Spatial object tracking data
[Start of section]

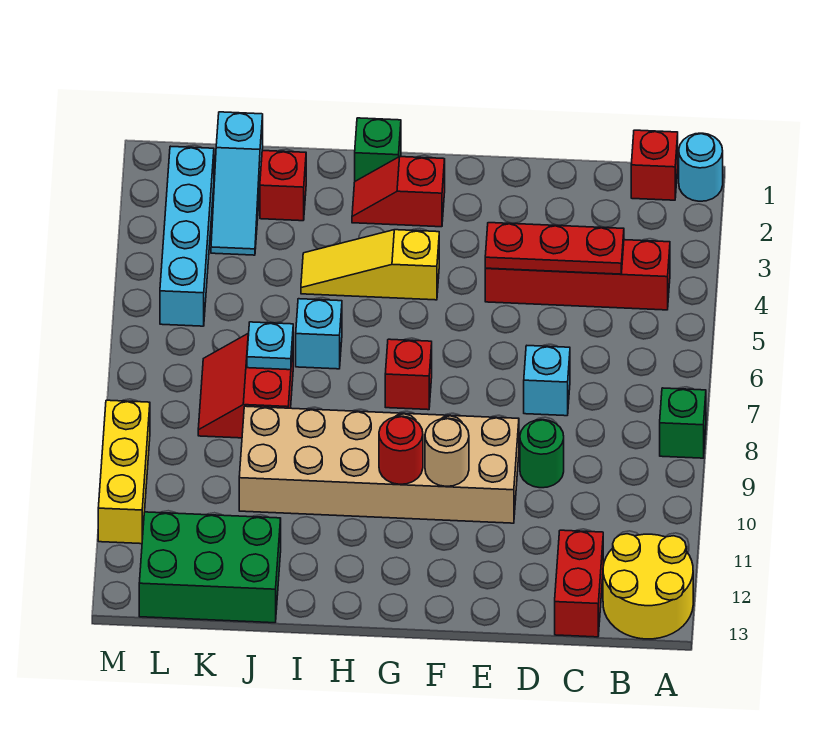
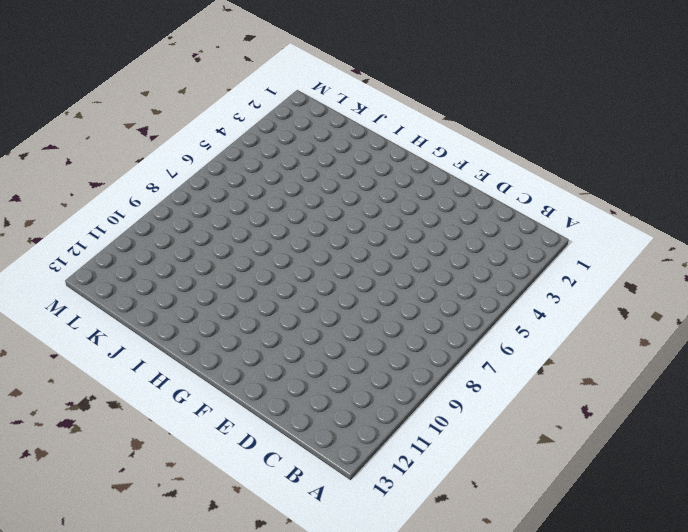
none -> cyan round brick A1 level 1
none -> green brick A8 level 1
none -> yellow round brick A12:B13 level 1

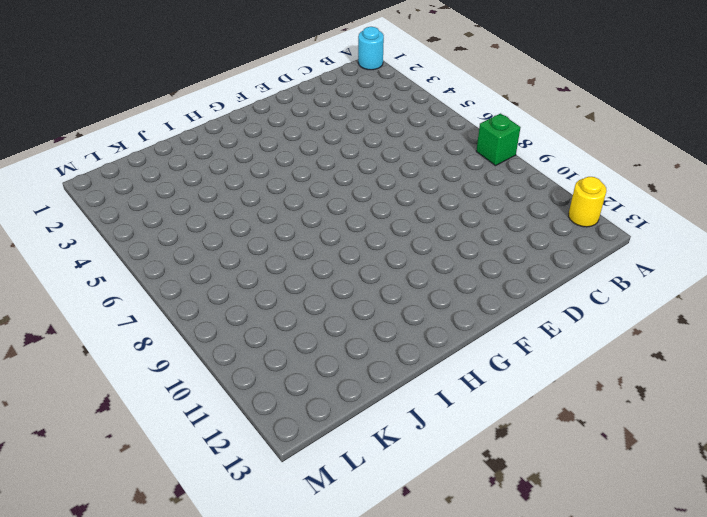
yellow round brick A12 level 1 -> yellow round brick A12:B13 level 1
none -> red brick B1 level 1
none -> red brick B4:E4 level 1
none -> red brick C12:C13 level 1

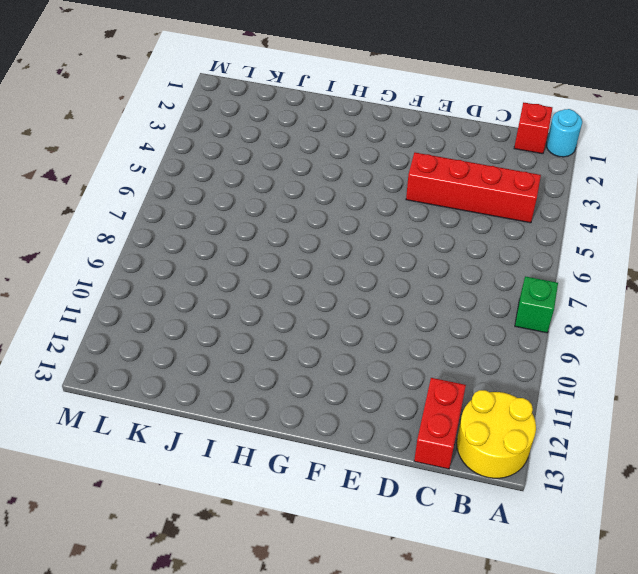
none -> cyan brick D7 level 1
none -> green round brick D9 level 1
none -> tan brick E9:J10 level 1

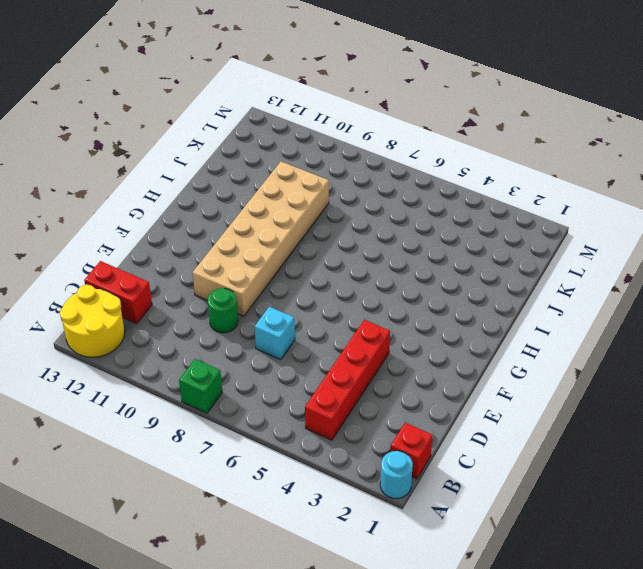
none -> red slope G2:H2 level 1 top G
none -> yellow slope G4:I4 level 1 top G
none -> red brick G7 level 1

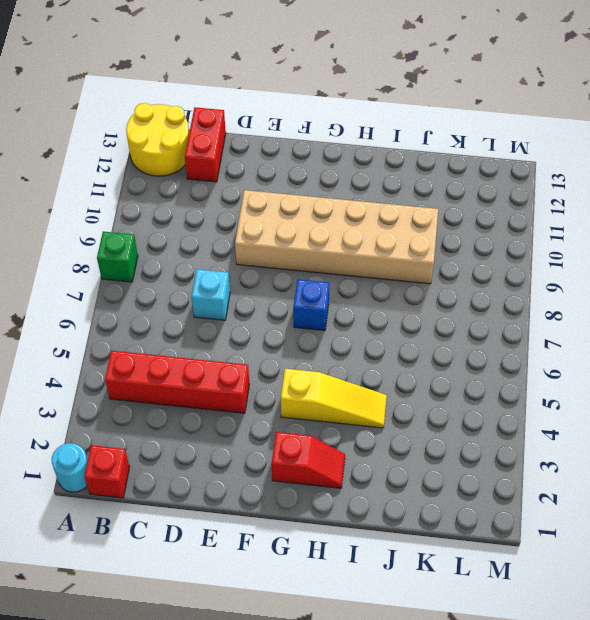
blue brick G7 level 1 -> red brick G7 level 1
none -> green round brick D9 level 1
none -> green brick H1 level 1
none -> cyan brick I6 level 1

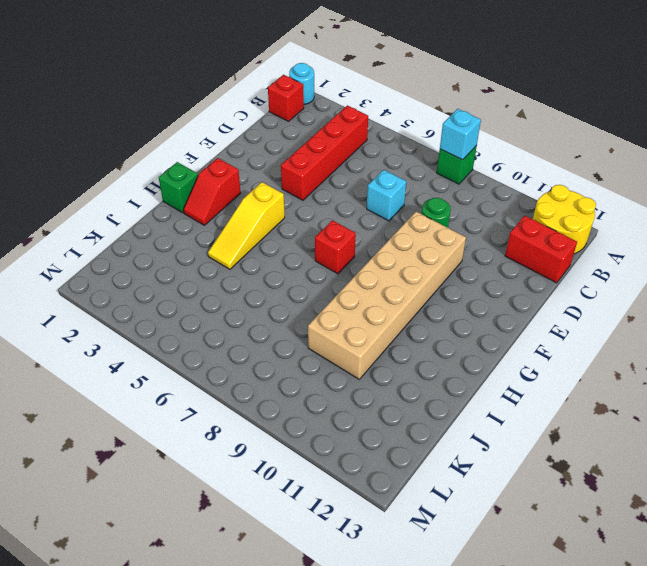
cyan brick A8 level 2 -> cyan brick I6 level 1
none -> red brick J2 level 1
none -> red slope J7:K8 level 1 top J
none -> green brick J12:L13 level 1

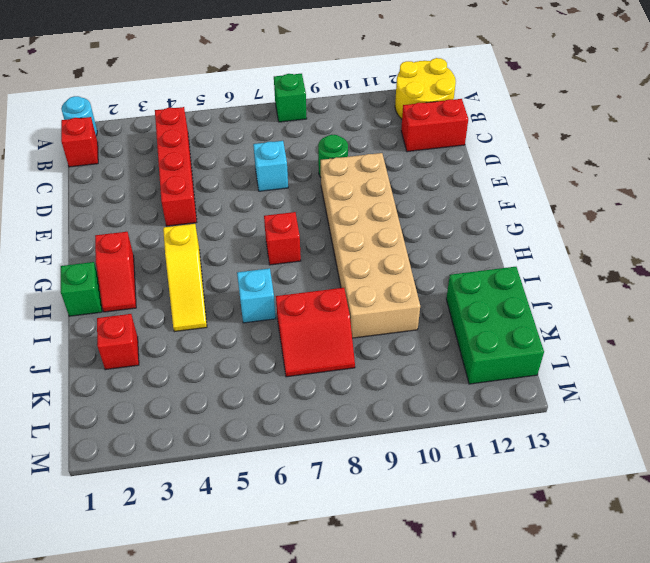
none -> cyan slope K1:K3 level 1 top 1
none -> cyan brick L2:L5 level 1
none -> yellow brick M9:M11 level 1

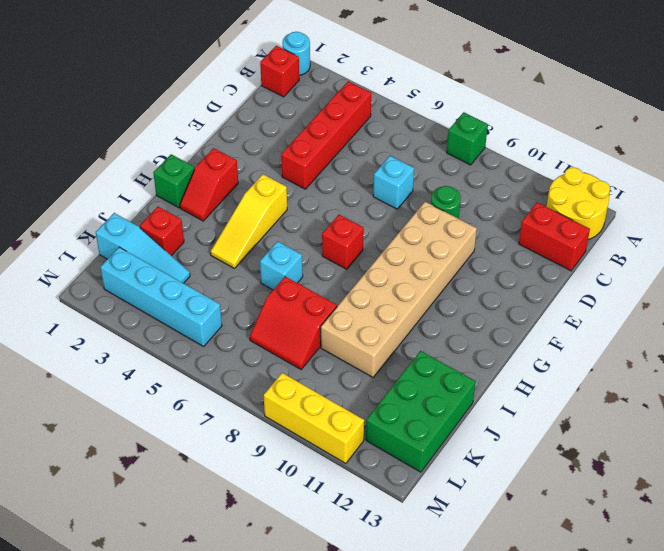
none -> red plate C4:E4 level 2
none -> tan round brick F10 level 2
none -> red round brick G10 level 2

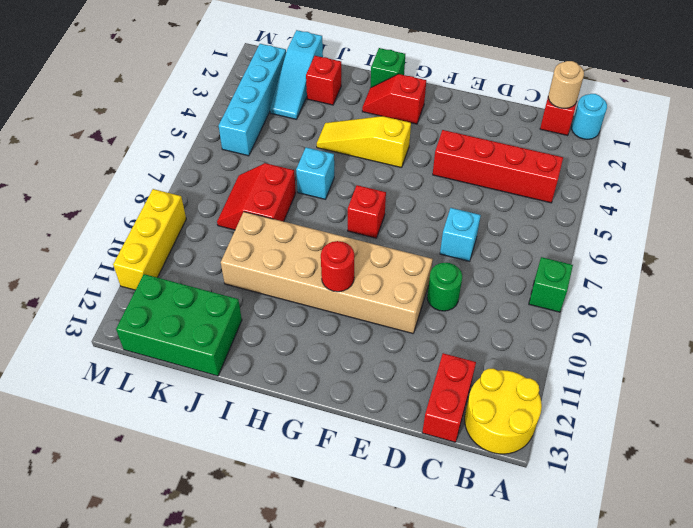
tan round brick B1 level 2 -> tan round brick F10 level 2
none -> red plate C4:E4 level 2
none -> cyan plate J7 level 2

[End of section]

● **Task to complete**:
Filter the data above, keeping only lines that include the string "round".

● **Solved problem**:
none -> cyan round brick A1 level 1
none -> yellow round brick A12:B13 level 1
yellow round brick A12 level 1 -> yellow round brick A12:B13 level 1
none -> green round brick D9 level 1
none -> green round brick D9 level 1
none -> tan round brick F10 level 2
none -> red round brick G10 level 2
tan round brick B1 level 2 -> tan round brick F10 level 2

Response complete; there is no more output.